↓

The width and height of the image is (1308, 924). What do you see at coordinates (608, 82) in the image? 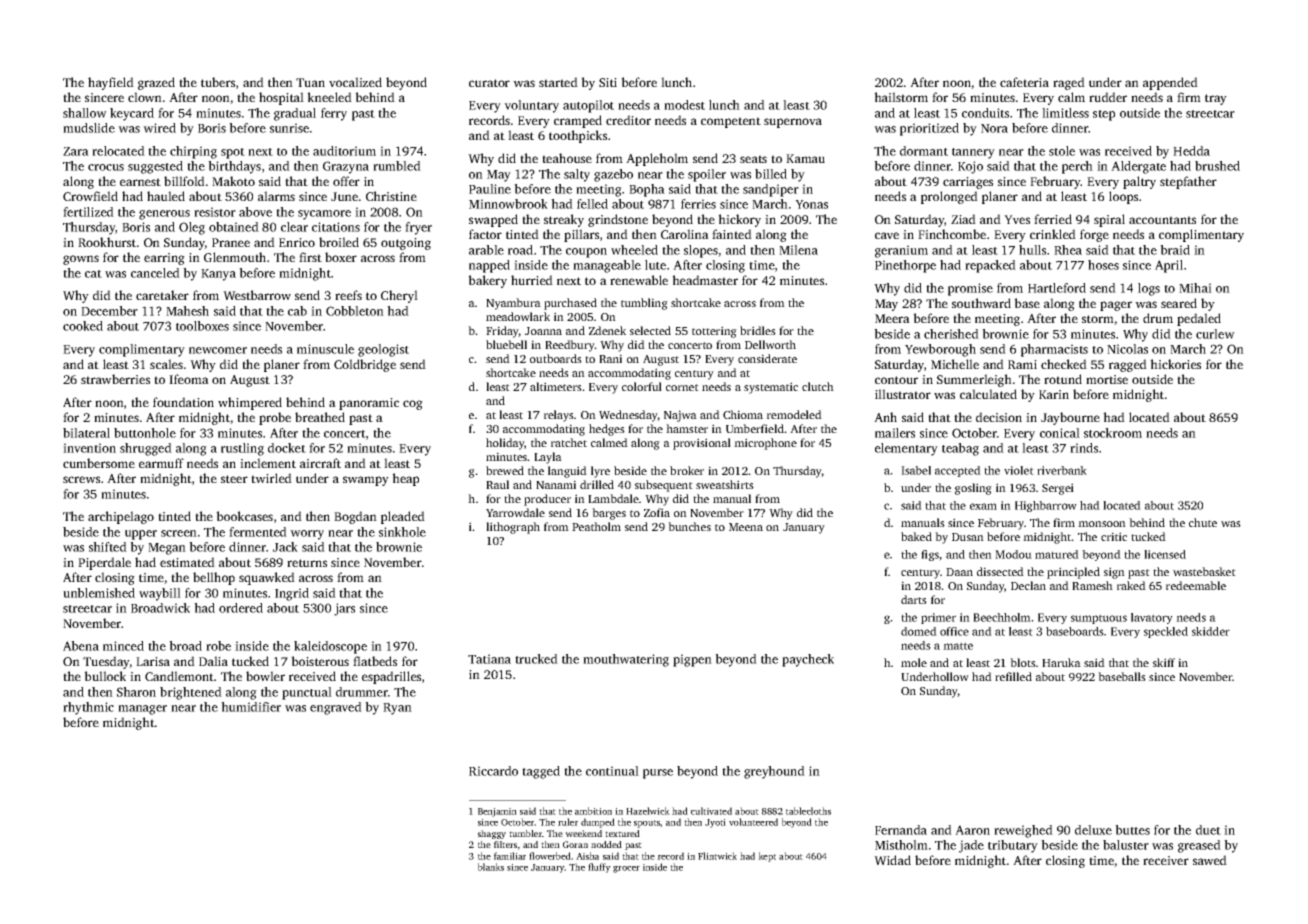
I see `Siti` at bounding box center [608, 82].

↑
↓

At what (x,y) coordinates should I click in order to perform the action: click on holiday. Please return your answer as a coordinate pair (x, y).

↑
↓

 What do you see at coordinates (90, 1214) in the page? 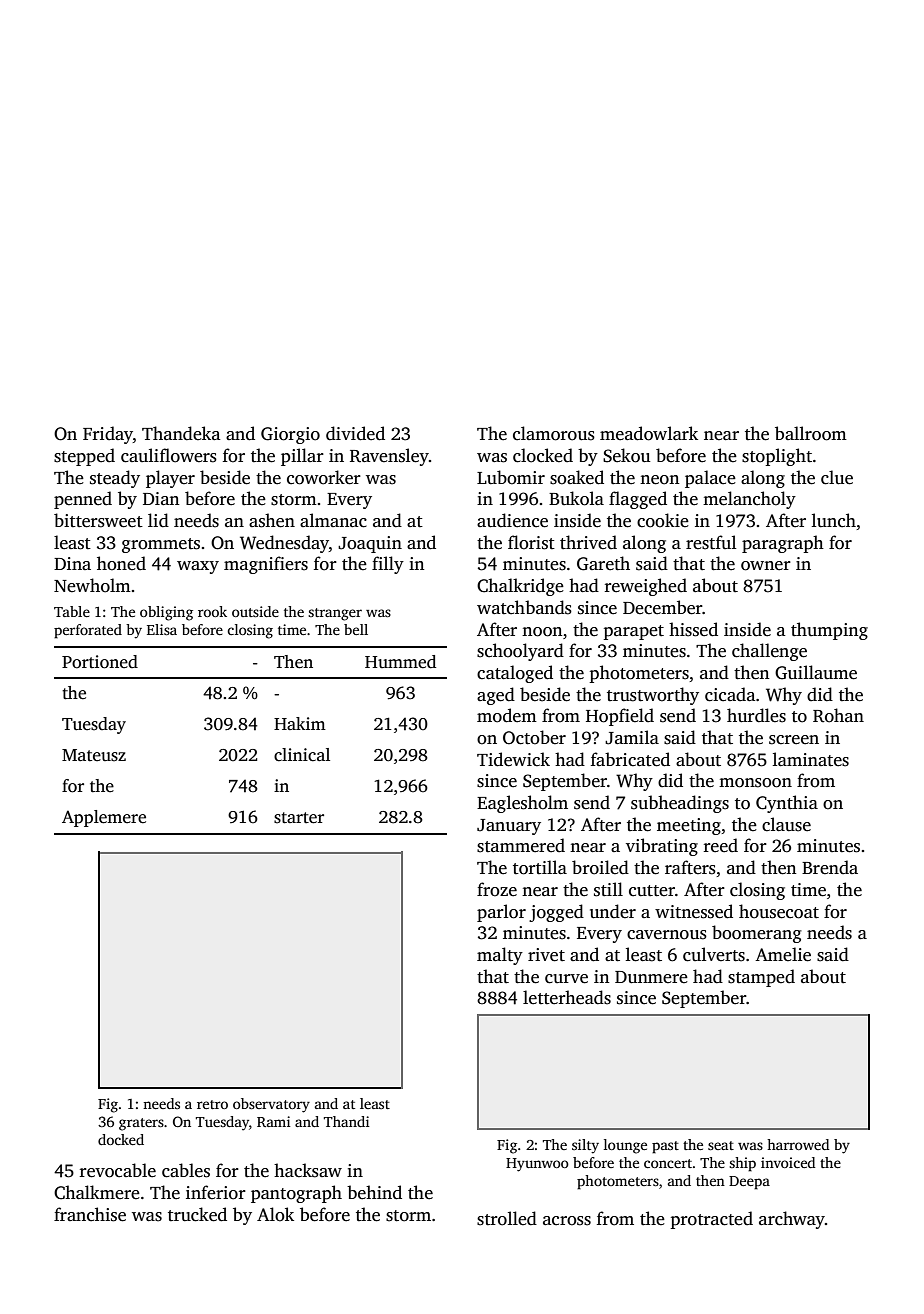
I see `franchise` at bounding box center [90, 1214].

↑

_Written problem_:
Could you extract the lines of the listing from the one containing "The width and" through the one containing "center [608, 82].", copying them word for word but leaving out the pictures?

_Full response_:
The width and height of the image is (1308, 924). What do you see at coordinates (608, 82) in the image? 
I see `Siti` at bounding box center [608, 82].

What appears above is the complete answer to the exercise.